*** Begin section ***

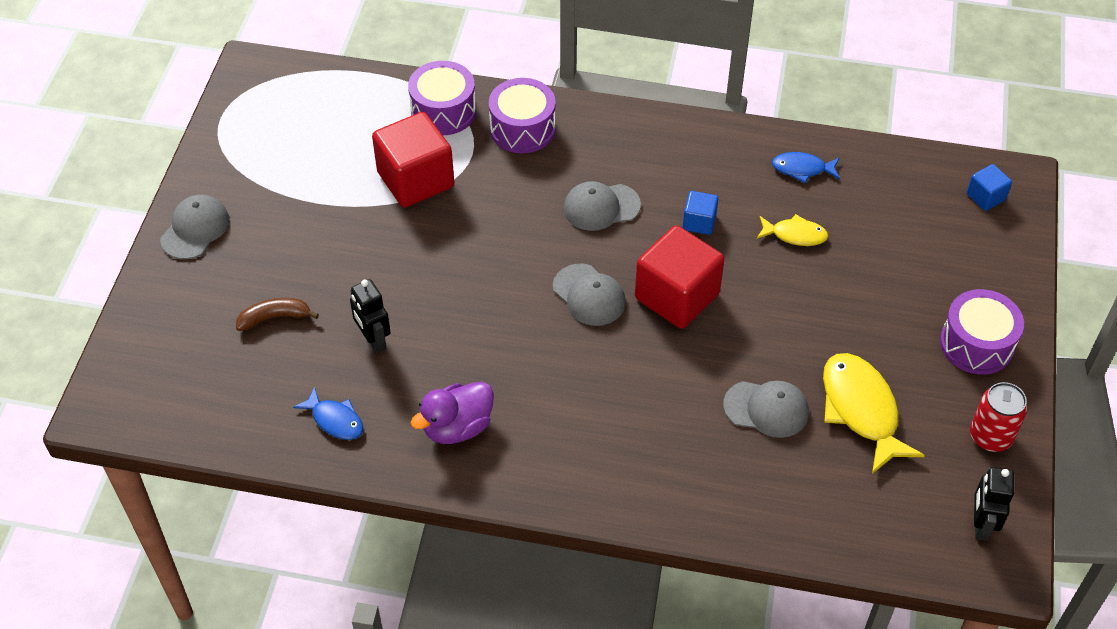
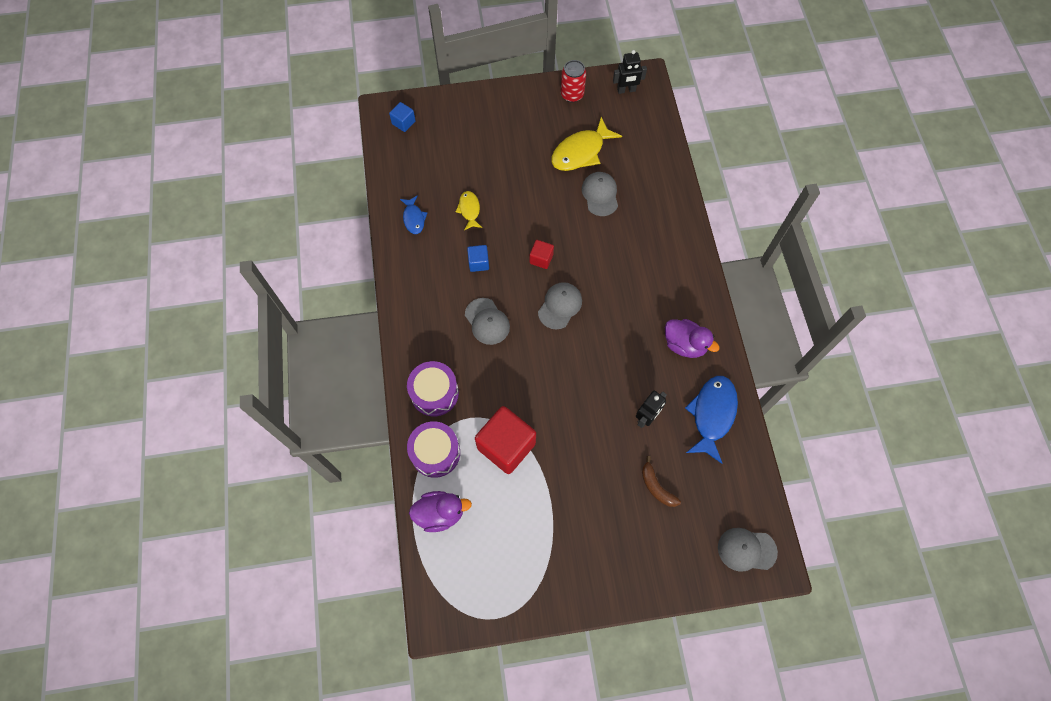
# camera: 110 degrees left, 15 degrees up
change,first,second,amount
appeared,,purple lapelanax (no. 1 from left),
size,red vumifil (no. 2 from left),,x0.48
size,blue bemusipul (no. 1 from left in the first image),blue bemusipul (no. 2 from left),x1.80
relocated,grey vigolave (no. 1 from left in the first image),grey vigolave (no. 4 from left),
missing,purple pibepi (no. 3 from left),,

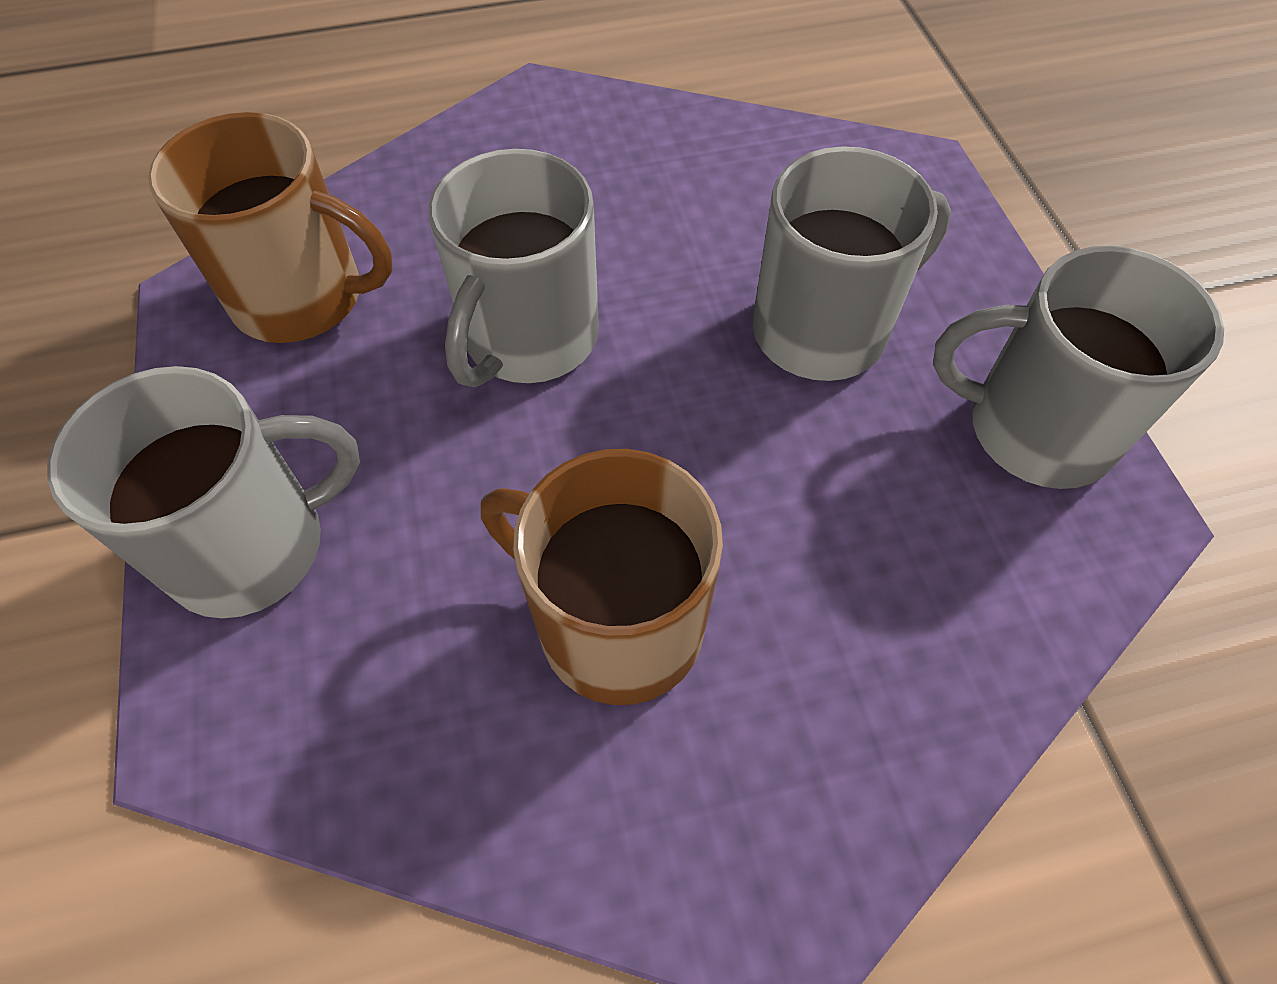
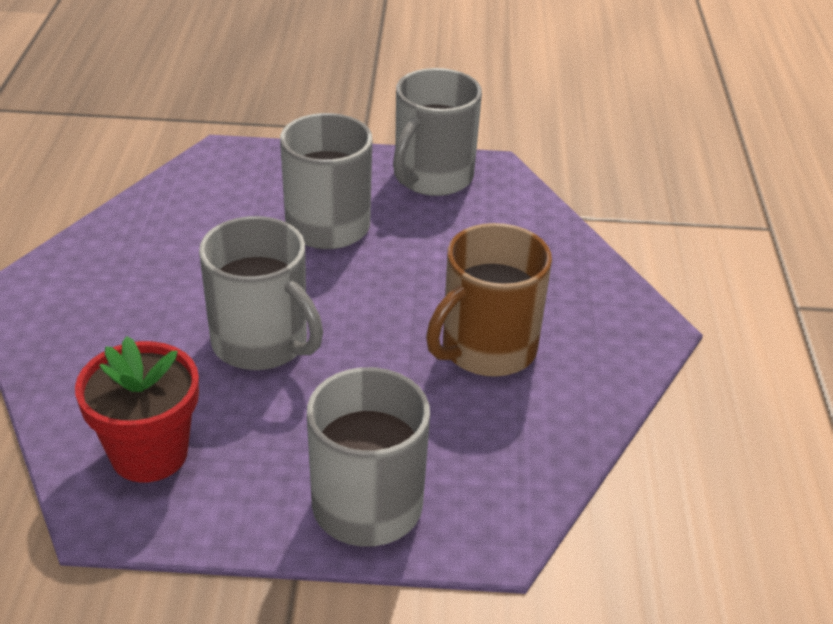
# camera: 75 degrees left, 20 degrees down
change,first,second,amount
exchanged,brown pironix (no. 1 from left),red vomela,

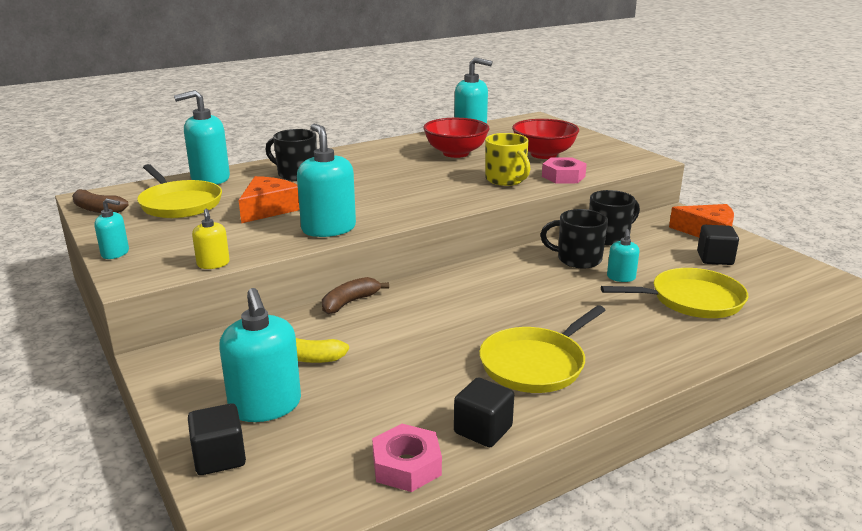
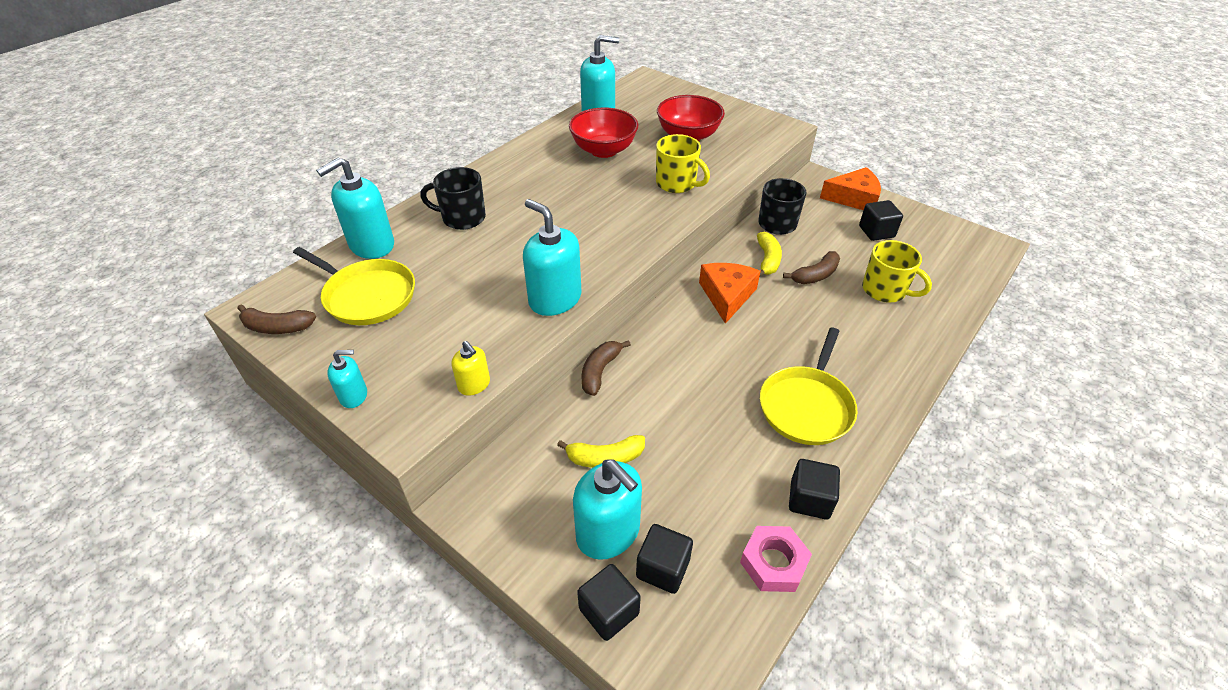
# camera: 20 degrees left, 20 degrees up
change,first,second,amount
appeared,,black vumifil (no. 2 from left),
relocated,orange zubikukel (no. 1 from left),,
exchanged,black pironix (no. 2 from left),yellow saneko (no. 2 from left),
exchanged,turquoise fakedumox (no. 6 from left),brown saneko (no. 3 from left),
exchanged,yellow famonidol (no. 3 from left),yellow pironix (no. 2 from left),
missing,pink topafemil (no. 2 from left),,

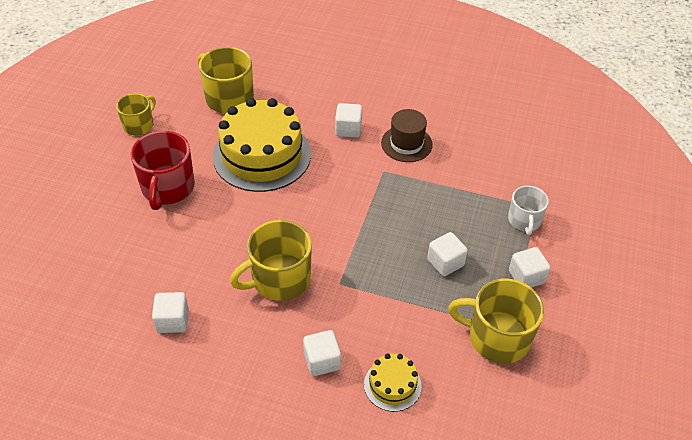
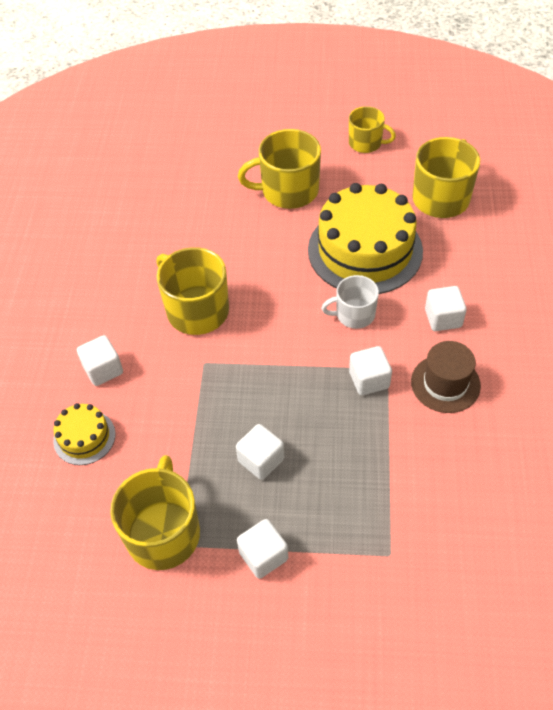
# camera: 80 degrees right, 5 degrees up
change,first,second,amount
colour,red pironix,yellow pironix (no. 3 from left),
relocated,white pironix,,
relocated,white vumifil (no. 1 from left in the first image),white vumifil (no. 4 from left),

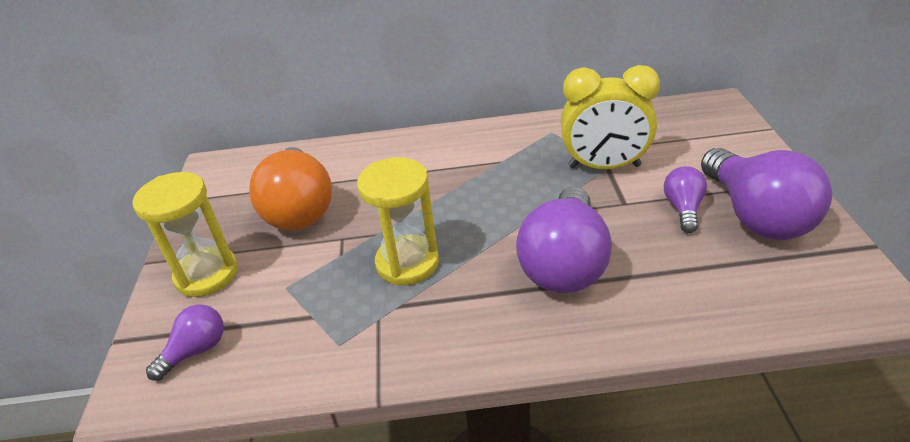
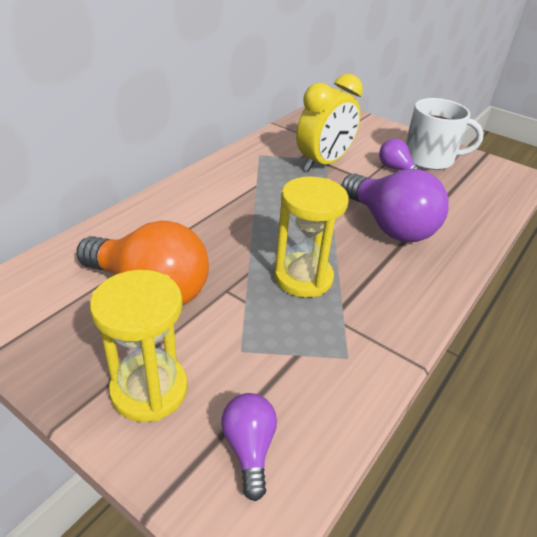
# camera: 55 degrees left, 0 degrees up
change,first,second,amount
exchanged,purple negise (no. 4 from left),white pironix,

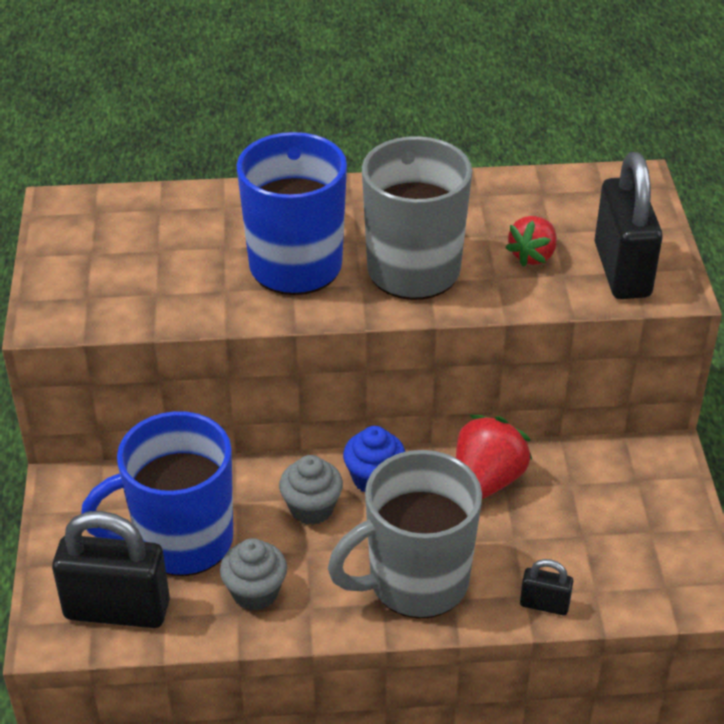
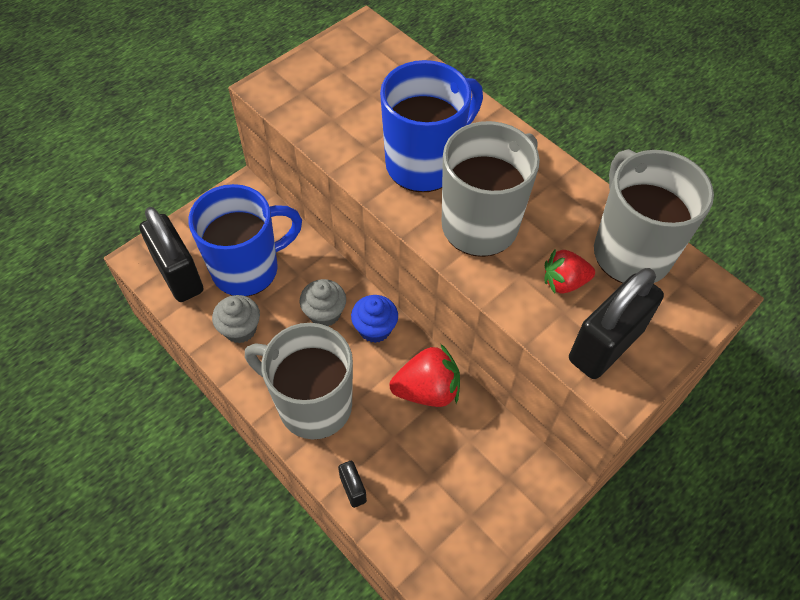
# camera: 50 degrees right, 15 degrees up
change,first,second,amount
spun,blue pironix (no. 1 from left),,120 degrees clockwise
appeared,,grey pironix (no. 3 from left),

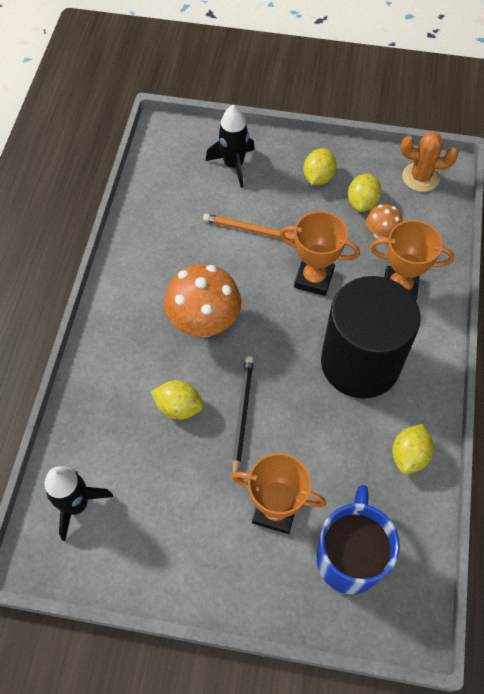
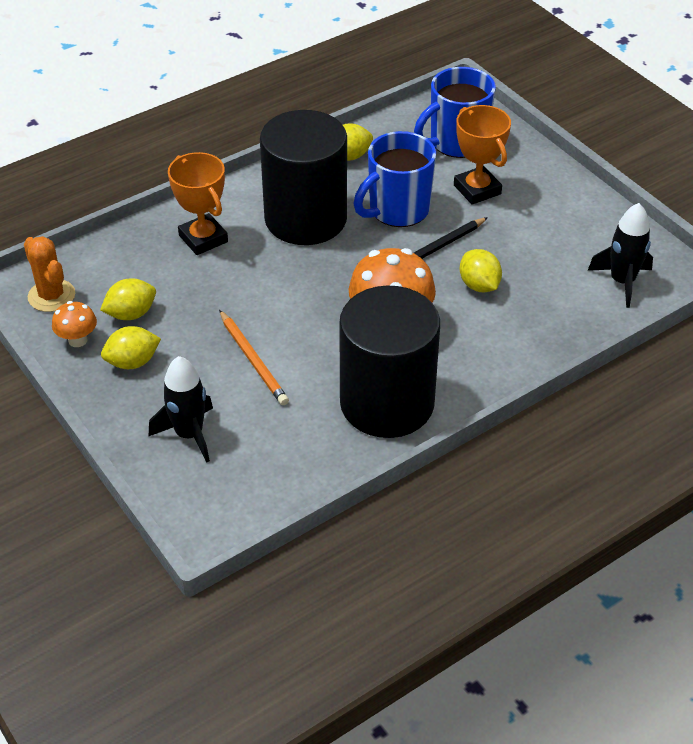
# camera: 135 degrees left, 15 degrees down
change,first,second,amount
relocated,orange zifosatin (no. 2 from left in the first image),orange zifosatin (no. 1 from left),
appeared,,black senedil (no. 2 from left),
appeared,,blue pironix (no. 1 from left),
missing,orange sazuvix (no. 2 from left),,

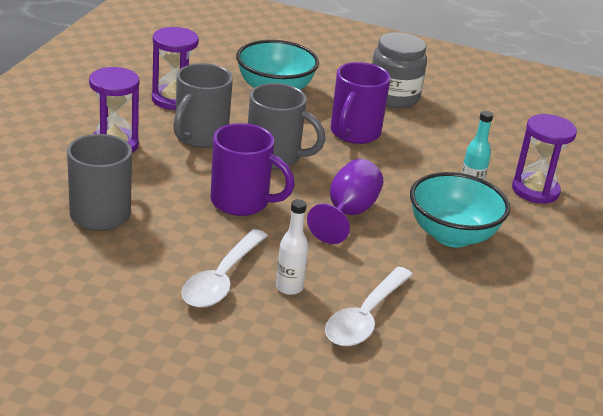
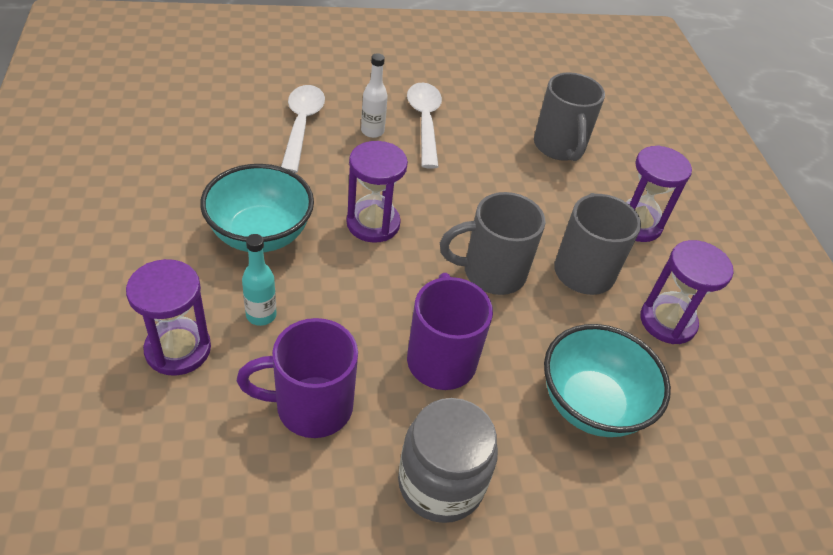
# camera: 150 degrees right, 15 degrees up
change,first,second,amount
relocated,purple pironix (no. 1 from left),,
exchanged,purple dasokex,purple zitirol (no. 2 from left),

*** End section ***

REQUIRED ACTION –
Search the material above for "size". Copy each line that has it.

ANSWER BOX –
size,red vumifil (no. 2 from left),,x0.48
size,blue bemusipul (no. 1 from left in the first image),blue bemusipul (no. 2 from left),x1.80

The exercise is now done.